Records provided →

□ □ □ □ □

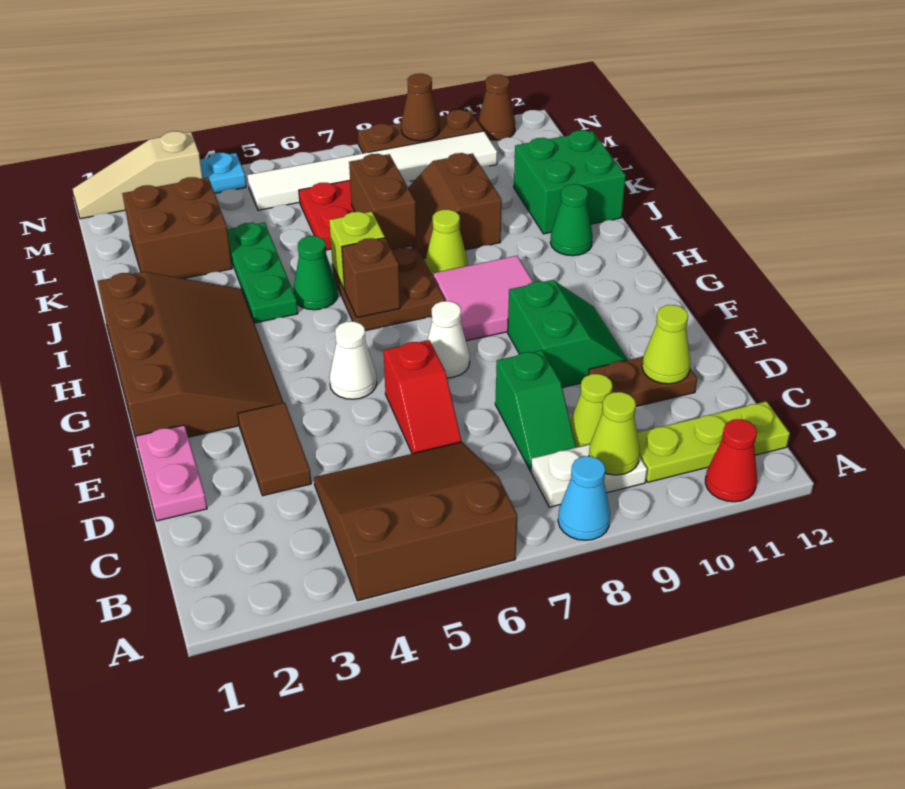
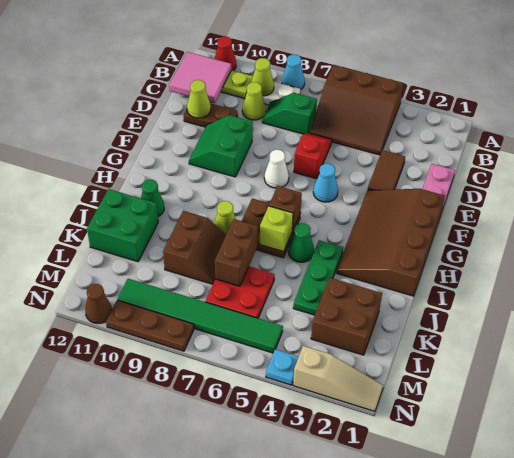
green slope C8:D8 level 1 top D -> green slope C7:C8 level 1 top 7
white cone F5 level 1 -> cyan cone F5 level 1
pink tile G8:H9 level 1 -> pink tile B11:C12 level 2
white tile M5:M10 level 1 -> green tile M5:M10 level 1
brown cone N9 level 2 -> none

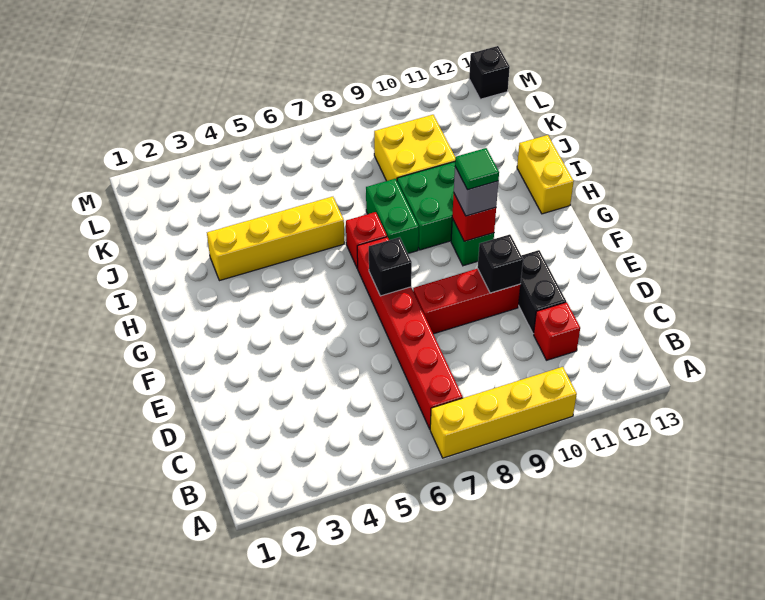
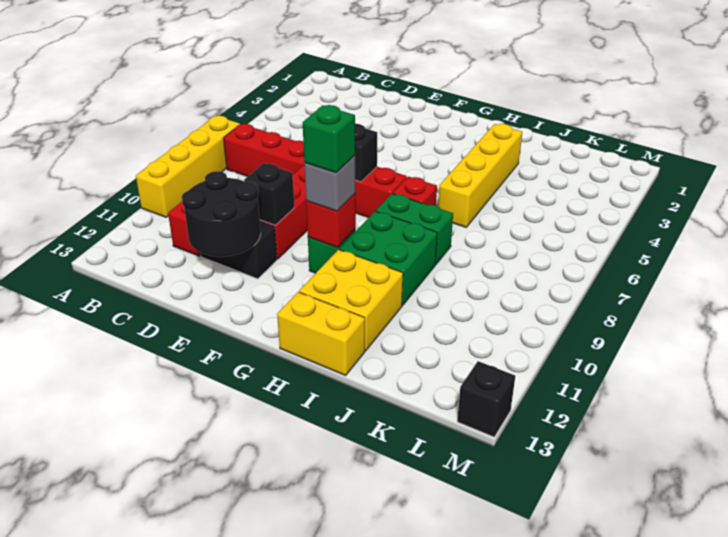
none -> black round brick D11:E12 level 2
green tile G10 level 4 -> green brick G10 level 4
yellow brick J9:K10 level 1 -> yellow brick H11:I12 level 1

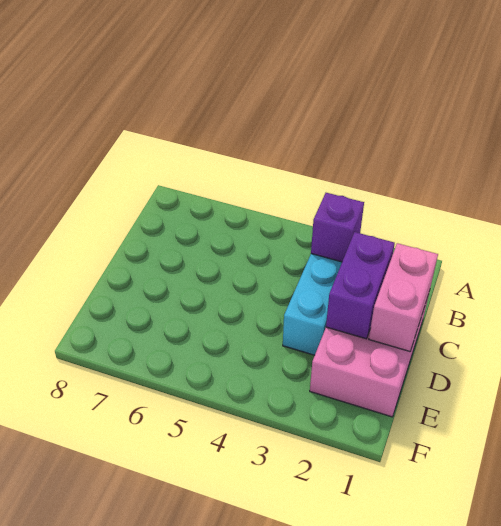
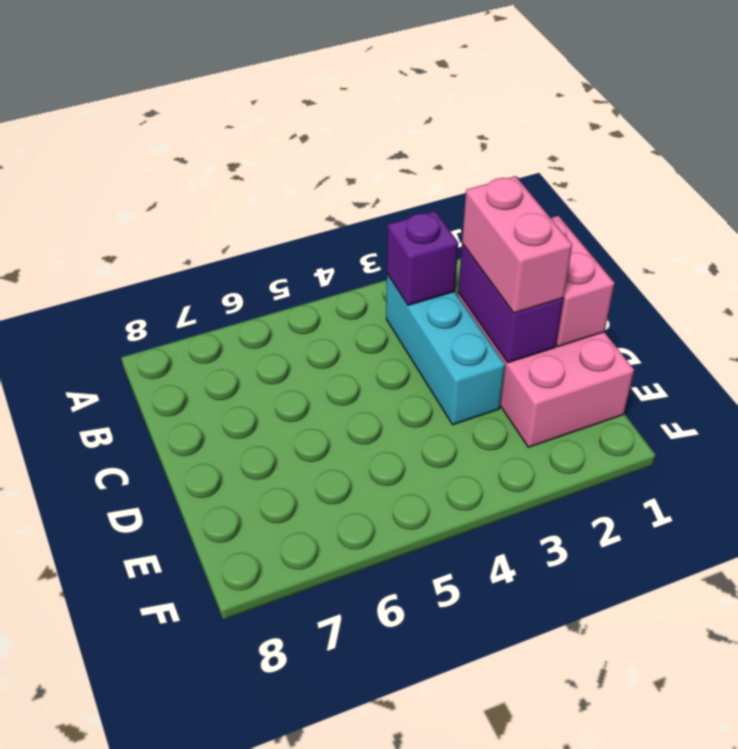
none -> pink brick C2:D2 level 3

□ □ □ □ □

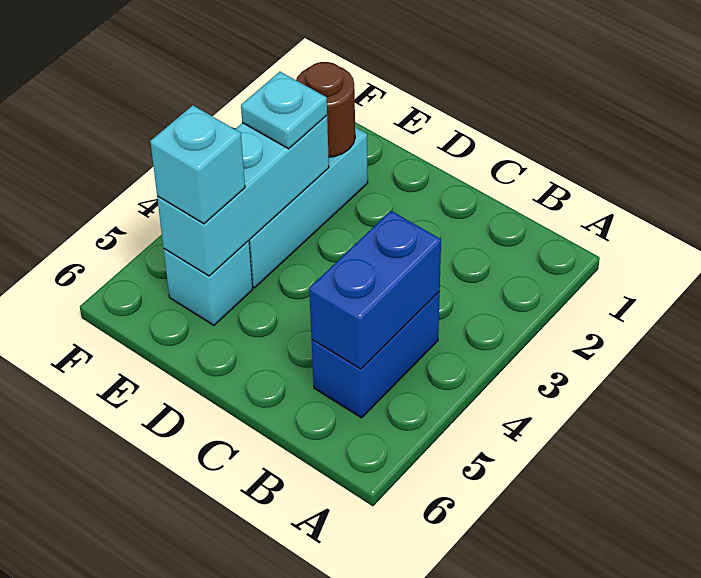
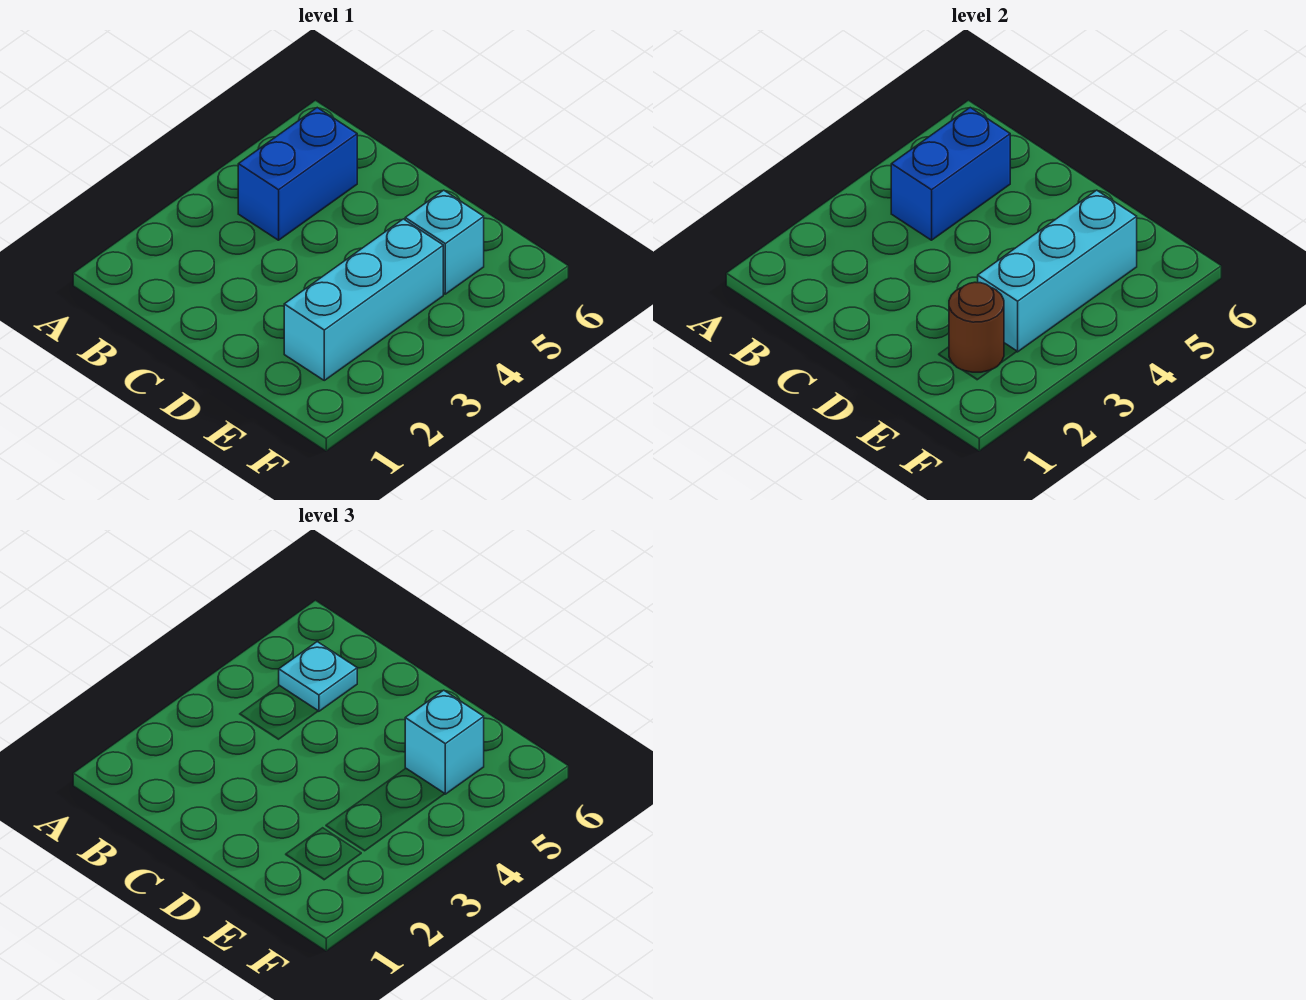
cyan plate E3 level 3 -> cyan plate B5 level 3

□ □ □ □ □

Required work →
Go to the line above that contains "green slope C8:D8" and reproduce everything exactly from there through the line that contains "none -> pink brick C2:D2 level 3", leaving out the pictures.

Solution to the problem →
green slope C8:D8 level 1 top D -> green slope C7:C8 level 1 top 7
white cone F5 level 1 -> cyan cone F5 level 1
pink tile G8:H9 level 1 -> pink tile B11:C12 level 2
white tile M5:M10 level 1 -> green tile M5:M10 level 1
brown cone N9 level 2 -> none

none -> black round brick D11:E12 level 2
green tile G10 level 4 -> green brick G10 level 4
yellow brick J9:K10 level 1 -> yellow brick H11:I12 level 1

none -> pink brick C2:D2 level 3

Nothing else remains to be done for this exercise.